INSTRUCTION
In the material below, find the line with "building: none -> [301,66,356,117]" and the line with "building: none -> [342,438,449,522]". Output exactly those two lines and all lines between them, leaving out pictures.

RECORDS FOR PROCESSING
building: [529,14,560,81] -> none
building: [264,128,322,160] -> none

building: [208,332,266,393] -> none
--
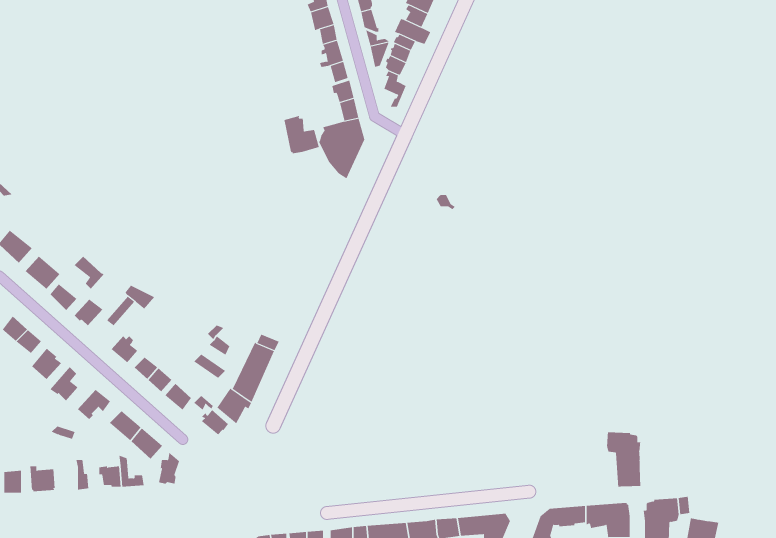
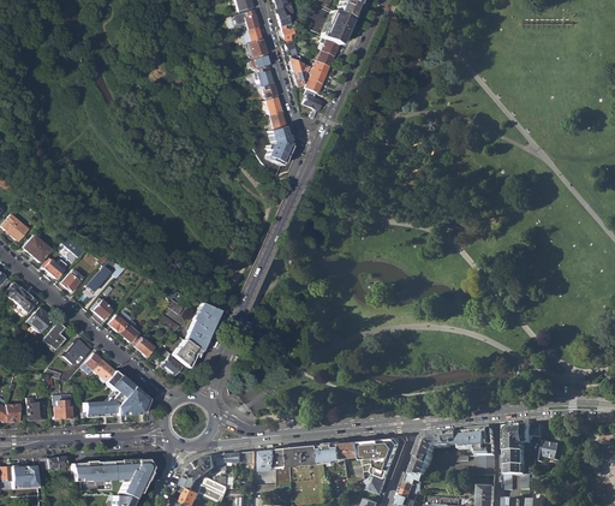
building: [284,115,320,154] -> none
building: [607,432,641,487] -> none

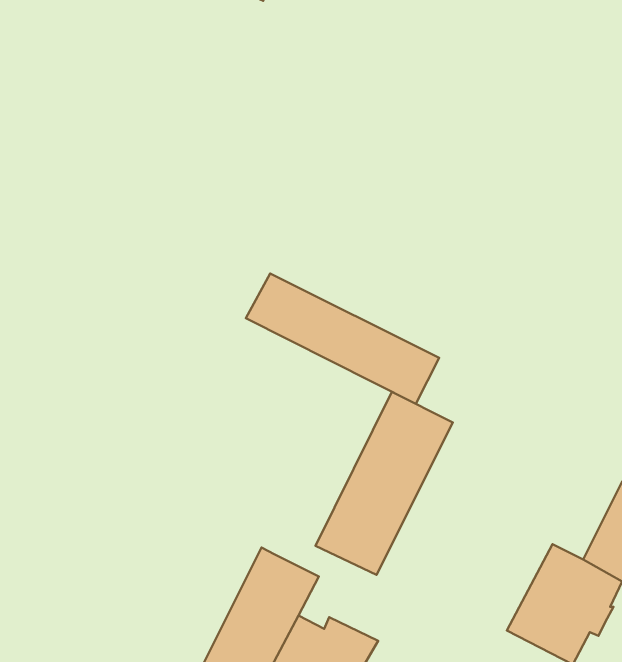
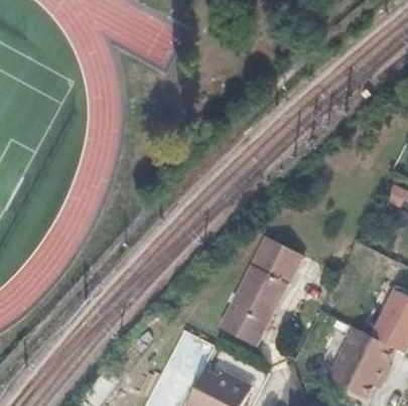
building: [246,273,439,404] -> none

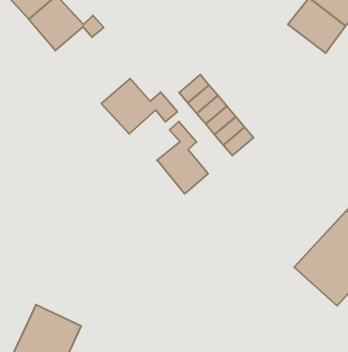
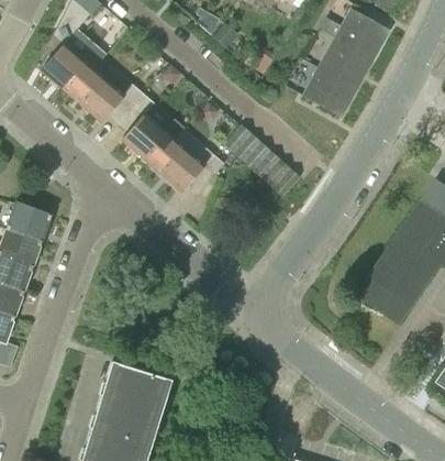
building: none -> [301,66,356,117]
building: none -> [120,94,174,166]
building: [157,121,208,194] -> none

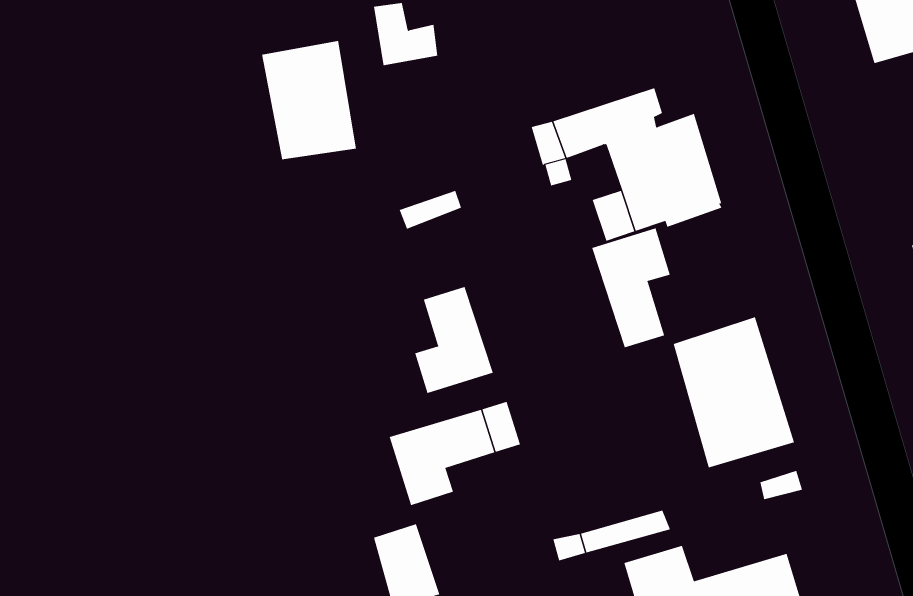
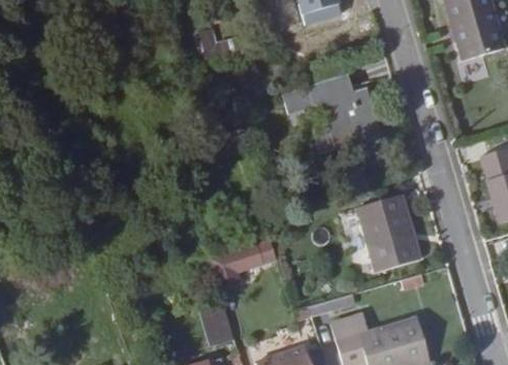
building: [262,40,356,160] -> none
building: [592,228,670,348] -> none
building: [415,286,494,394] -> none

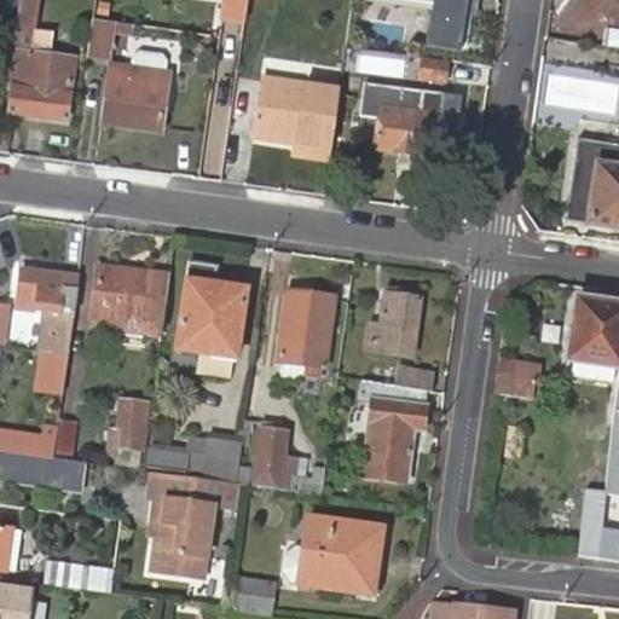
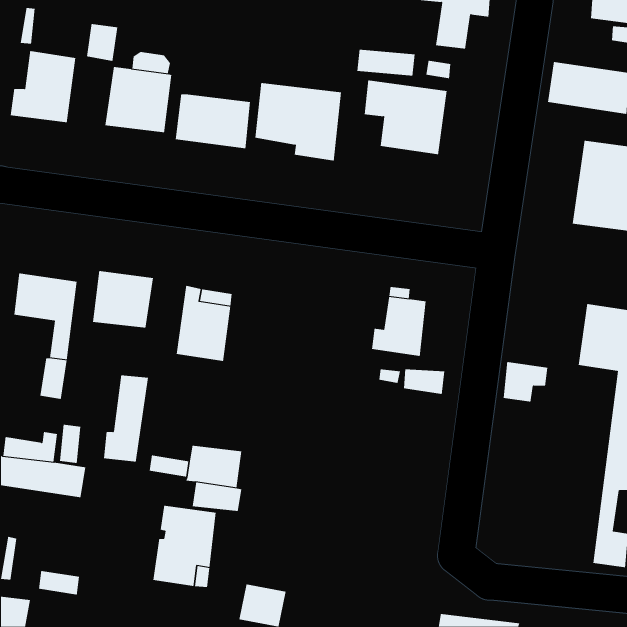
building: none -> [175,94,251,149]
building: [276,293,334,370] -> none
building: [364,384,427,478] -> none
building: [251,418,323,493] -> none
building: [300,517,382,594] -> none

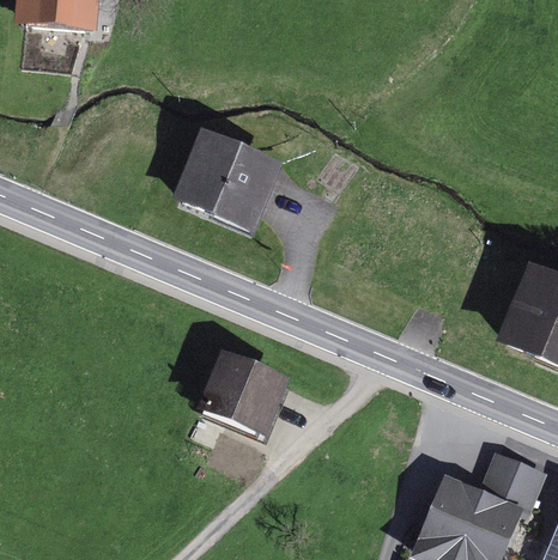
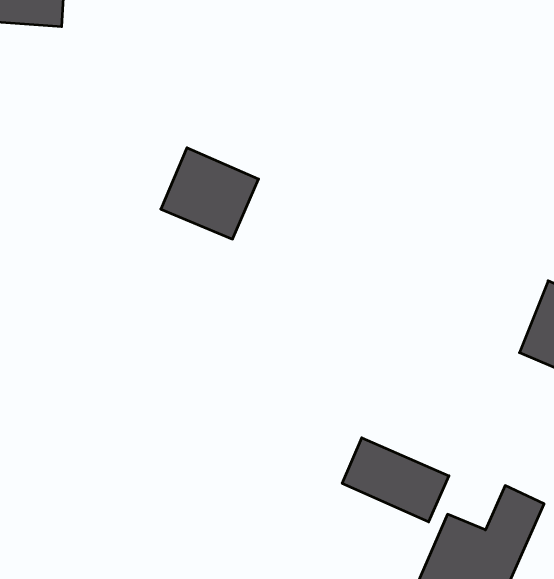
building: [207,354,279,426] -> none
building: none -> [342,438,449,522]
==
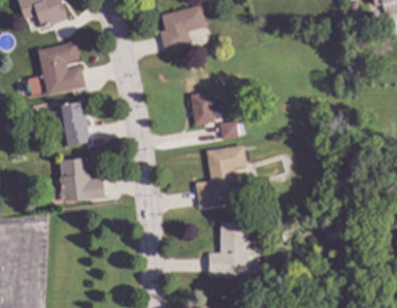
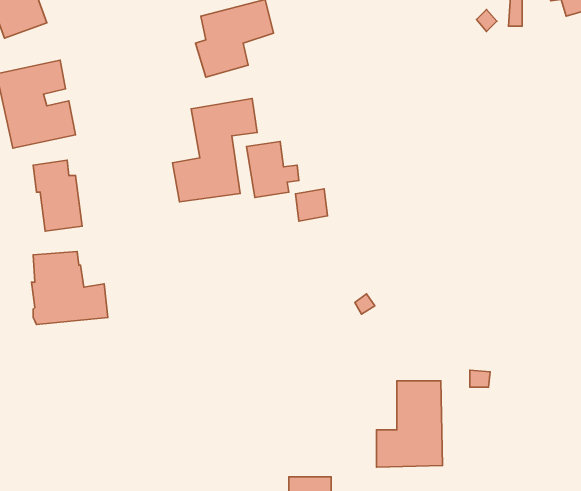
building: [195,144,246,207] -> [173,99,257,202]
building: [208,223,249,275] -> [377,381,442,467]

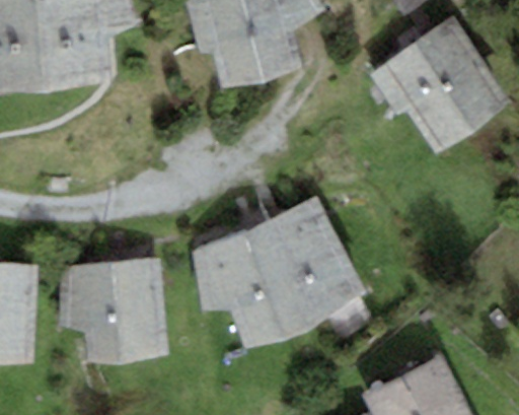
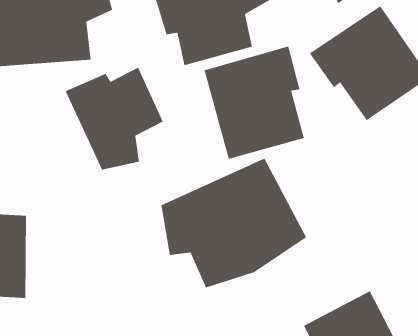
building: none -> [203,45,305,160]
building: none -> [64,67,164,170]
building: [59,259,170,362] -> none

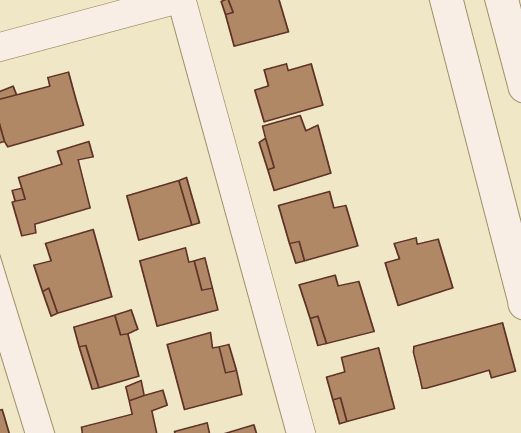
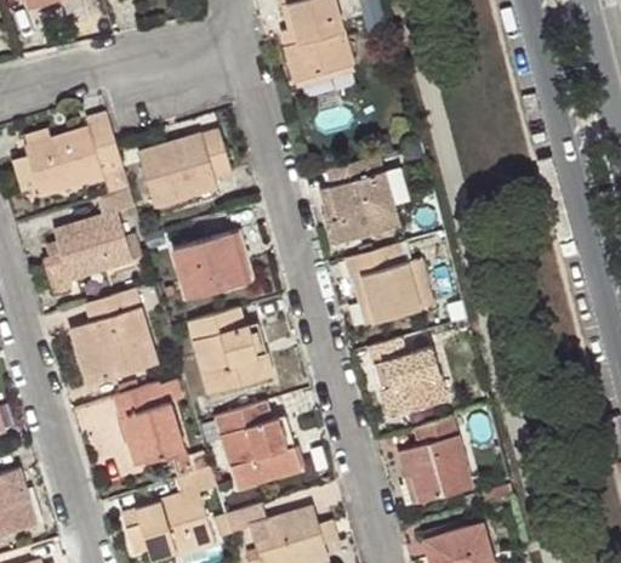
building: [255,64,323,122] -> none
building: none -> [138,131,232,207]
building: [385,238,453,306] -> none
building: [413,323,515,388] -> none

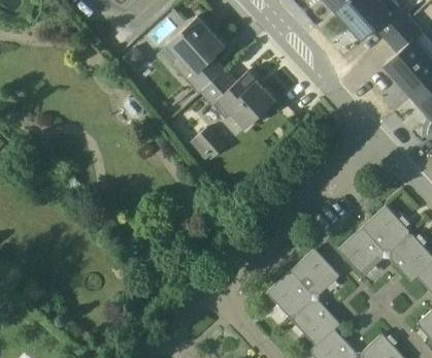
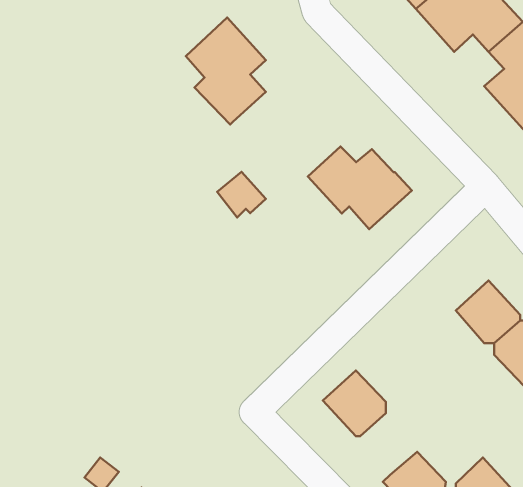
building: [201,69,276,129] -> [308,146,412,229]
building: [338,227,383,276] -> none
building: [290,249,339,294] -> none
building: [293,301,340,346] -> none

REPLY TO THE EXERCISE
building: none -> [301,66,356,117]
building: none -> [120,94,174,166]
building: [157,121,208,194] -> none

building: [262,40,356,160] -> none
building: [592,228,670,348] -> none
building: [415,286,494,394] -> none

building: none -> [175,94,251,149]
building: [276,293,334,370] -> none
building: [364,384,427,478] -> none
building: [251,418,323,493] -> none
building: [300,517,382,594] -> none

building: [207,354,279,426] -> none
building: none -> [342,438,449,522]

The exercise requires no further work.